▸ **THE PROBLEM**:
Rewrite the rows below, replacing "moved" with "shifted" everywhere and keeping all other text unchanged. Leave the picture lines out of your answer.

[Stored entries]
************

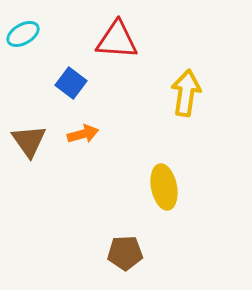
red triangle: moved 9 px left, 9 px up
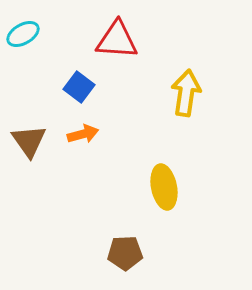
blue square: moved 8 px right, 4 px down
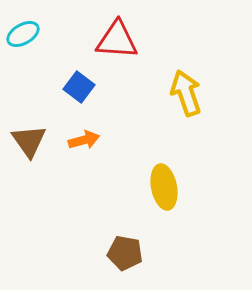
yellow arrow: rotated 27 degrees counterclockwise
orange arrow: moved 1 px right, 6 px down
brown pentagon: rotated 12 degrees clockwise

************

▸ **EXERCISE RESULT**:
red triangle: shifted 9 px left, 9 px up
blue square: shifted 8 px right, 4 px down
yellow arrow: rotated 27 degrees counterclockwise
orange arrow: shifted 1 px right, 6 px down
brown pentagon: rotated 12 degrees clockwise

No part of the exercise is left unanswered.